**Task instructions**
Looking at the entries, how many lines hold the word "none"? State the number by itself.

**Task data**
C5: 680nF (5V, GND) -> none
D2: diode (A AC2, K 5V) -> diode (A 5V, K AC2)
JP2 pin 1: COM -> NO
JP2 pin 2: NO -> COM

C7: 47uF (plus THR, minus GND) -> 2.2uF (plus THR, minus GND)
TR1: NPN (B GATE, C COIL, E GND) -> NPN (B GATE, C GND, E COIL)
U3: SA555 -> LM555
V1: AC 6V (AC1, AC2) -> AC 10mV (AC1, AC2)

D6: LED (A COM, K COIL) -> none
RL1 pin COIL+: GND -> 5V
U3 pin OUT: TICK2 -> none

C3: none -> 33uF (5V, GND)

---

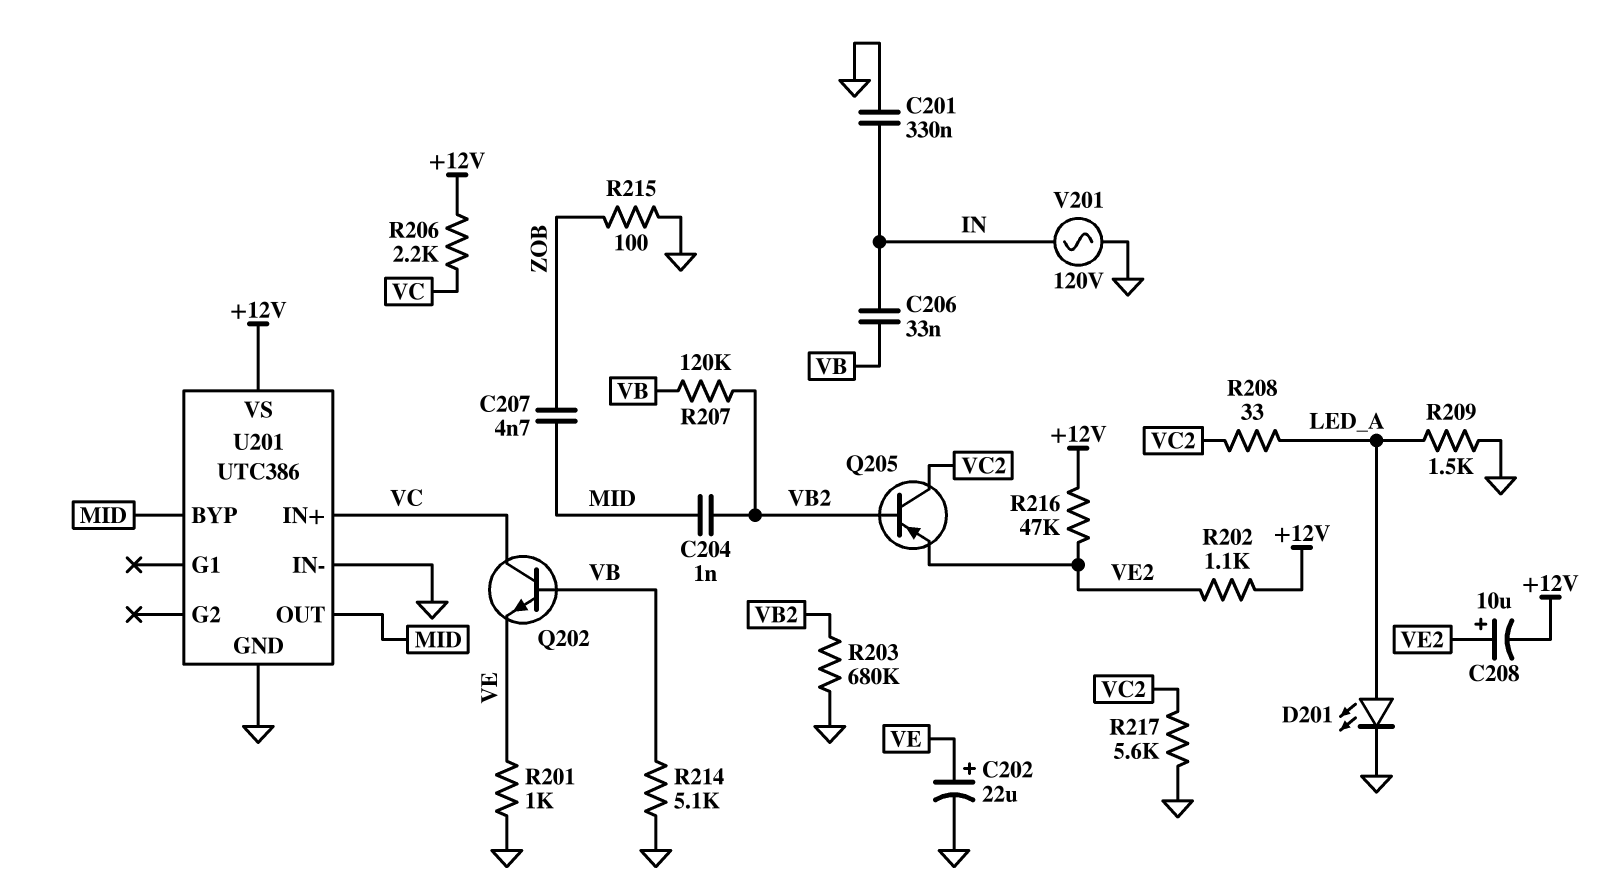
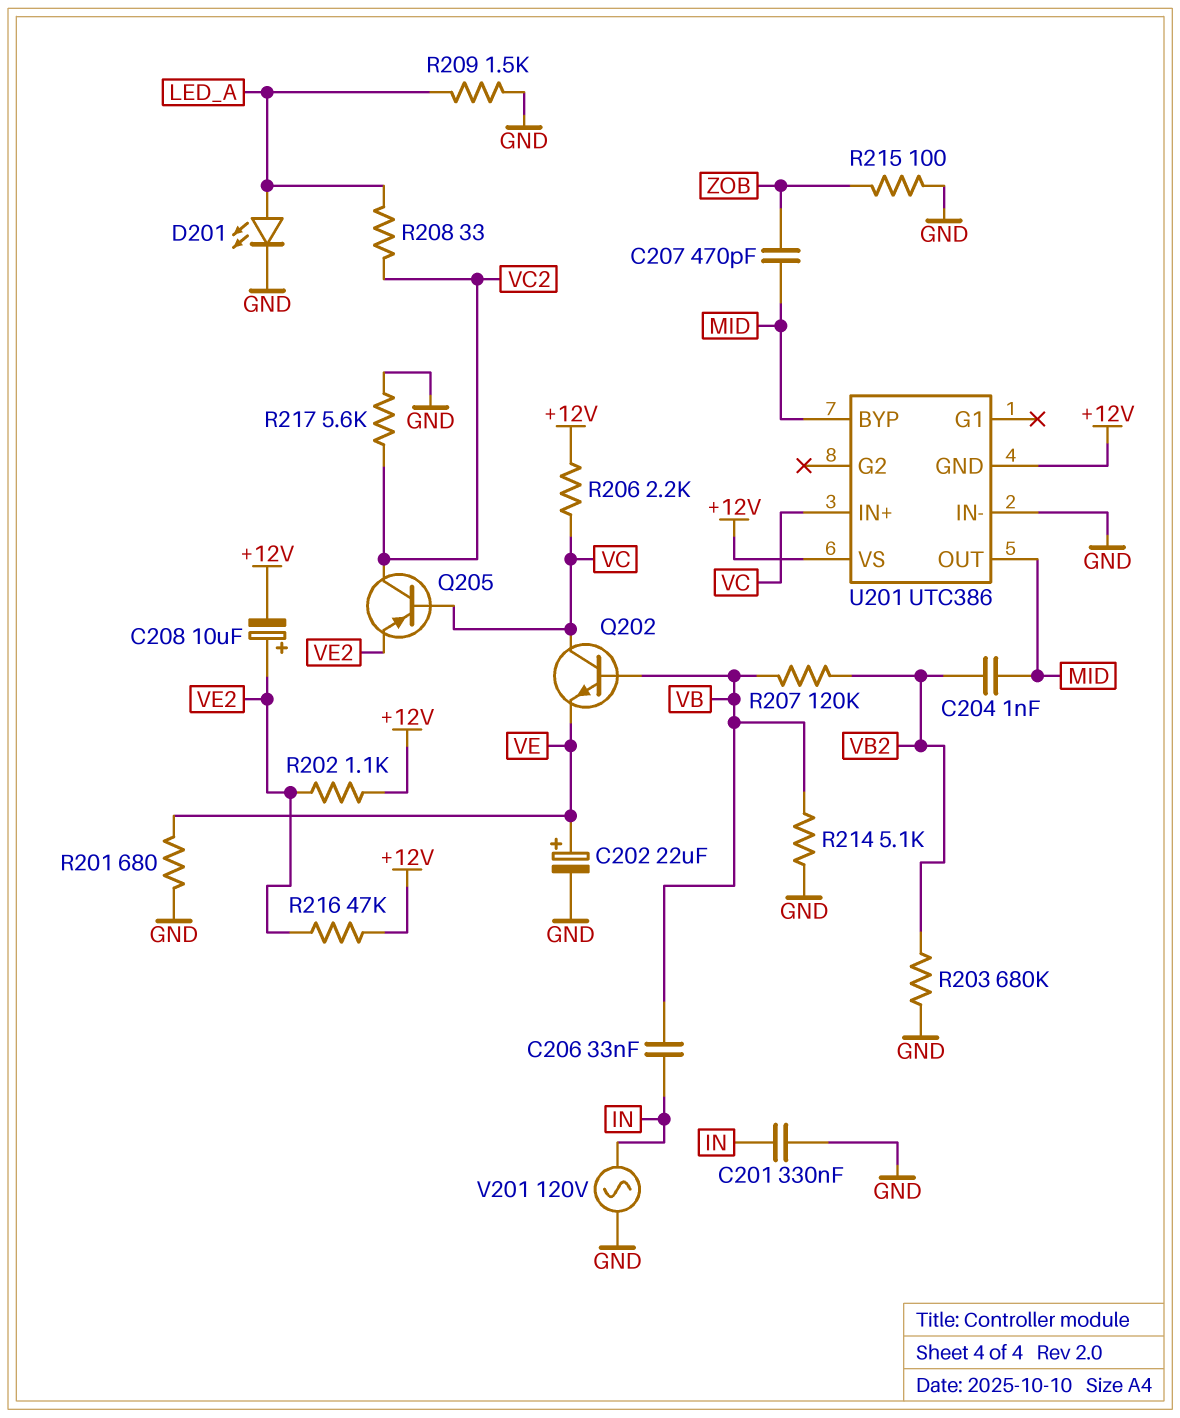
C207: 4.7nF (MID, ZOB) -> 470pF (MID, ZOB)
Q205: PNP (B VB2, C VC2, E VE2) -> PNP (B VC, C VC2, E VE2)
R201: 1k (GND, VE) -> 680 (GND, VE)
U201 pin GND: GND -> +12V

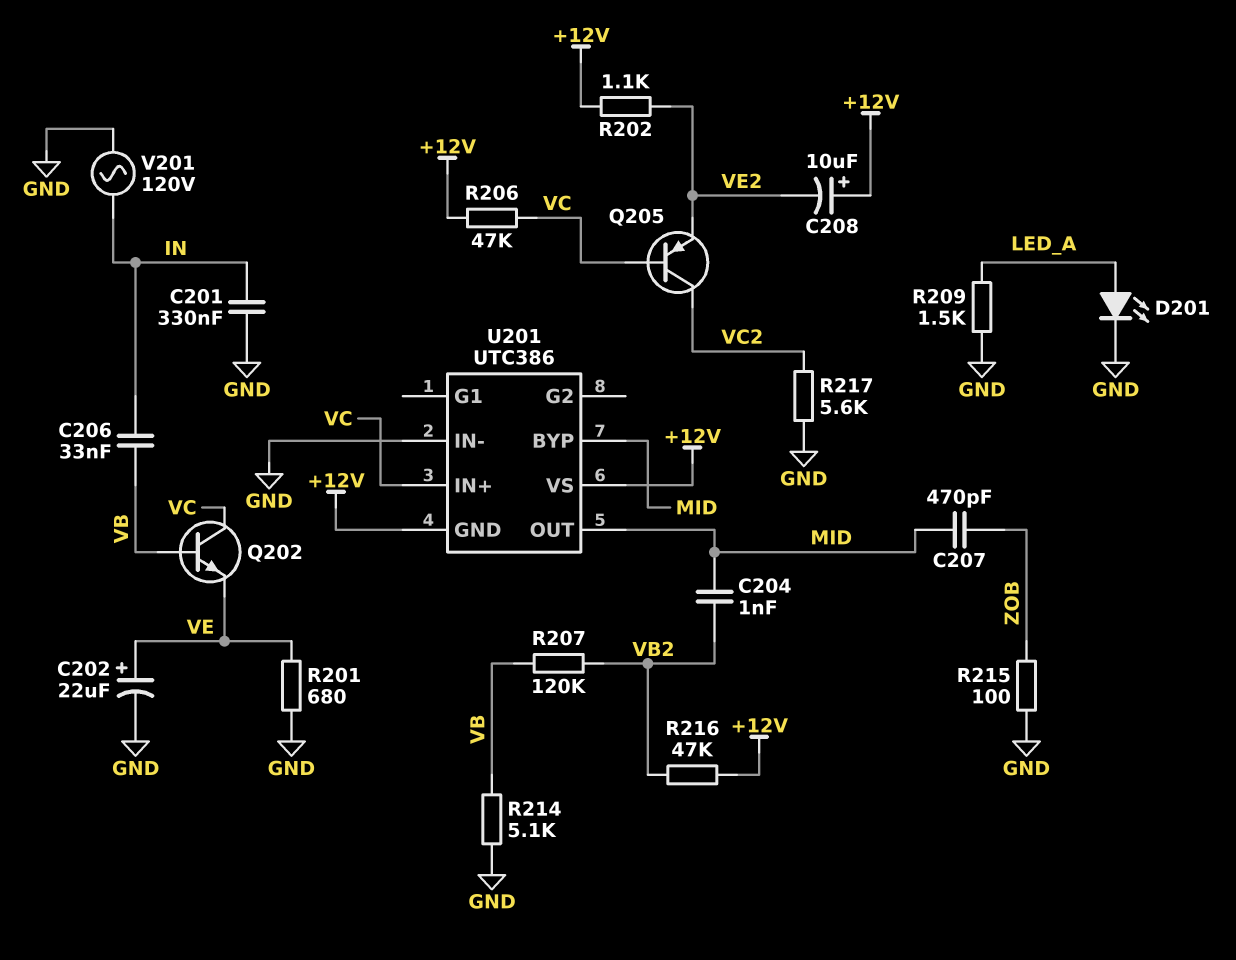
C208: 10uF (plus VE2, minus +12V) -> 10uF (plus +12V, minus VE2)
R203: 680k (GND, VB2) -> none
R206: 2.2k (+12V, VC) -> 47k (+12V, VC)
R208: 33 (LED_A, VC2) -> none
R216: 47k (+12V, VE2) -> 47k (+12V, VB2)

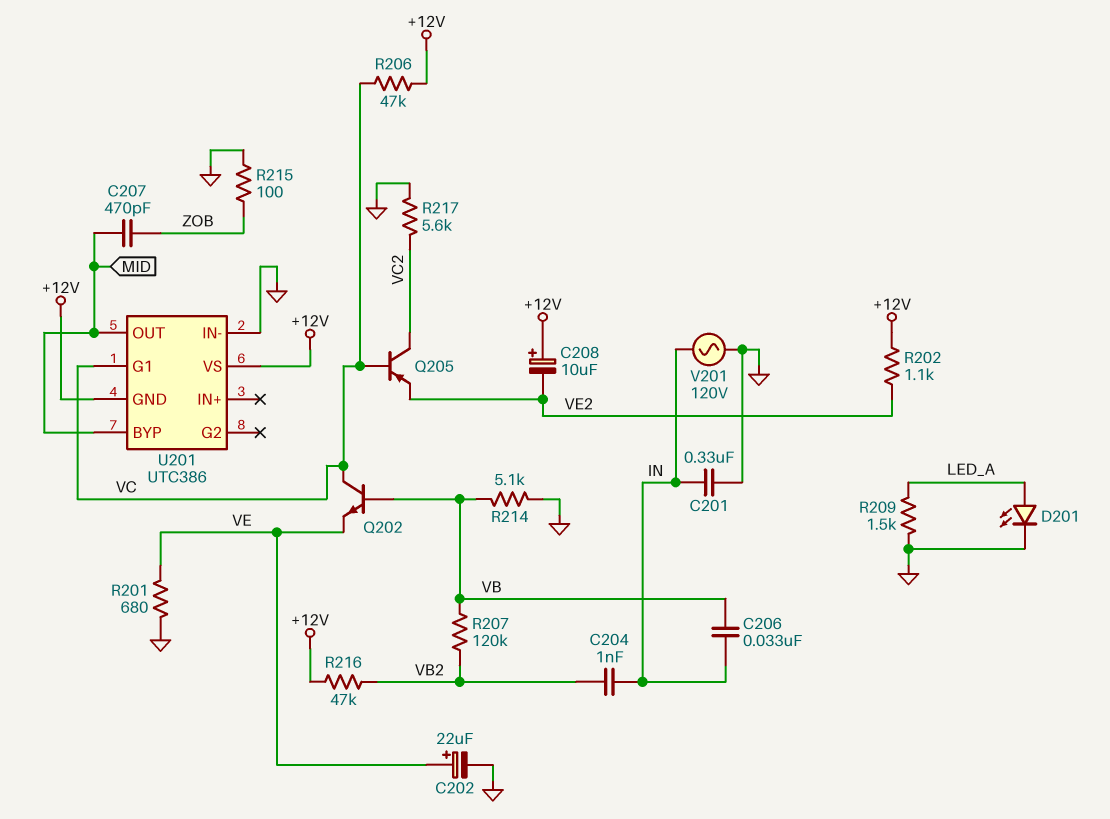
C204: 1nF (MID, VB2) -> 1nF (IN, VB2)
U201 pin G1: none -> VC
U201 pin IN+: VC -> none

**Answer for this exercise**
8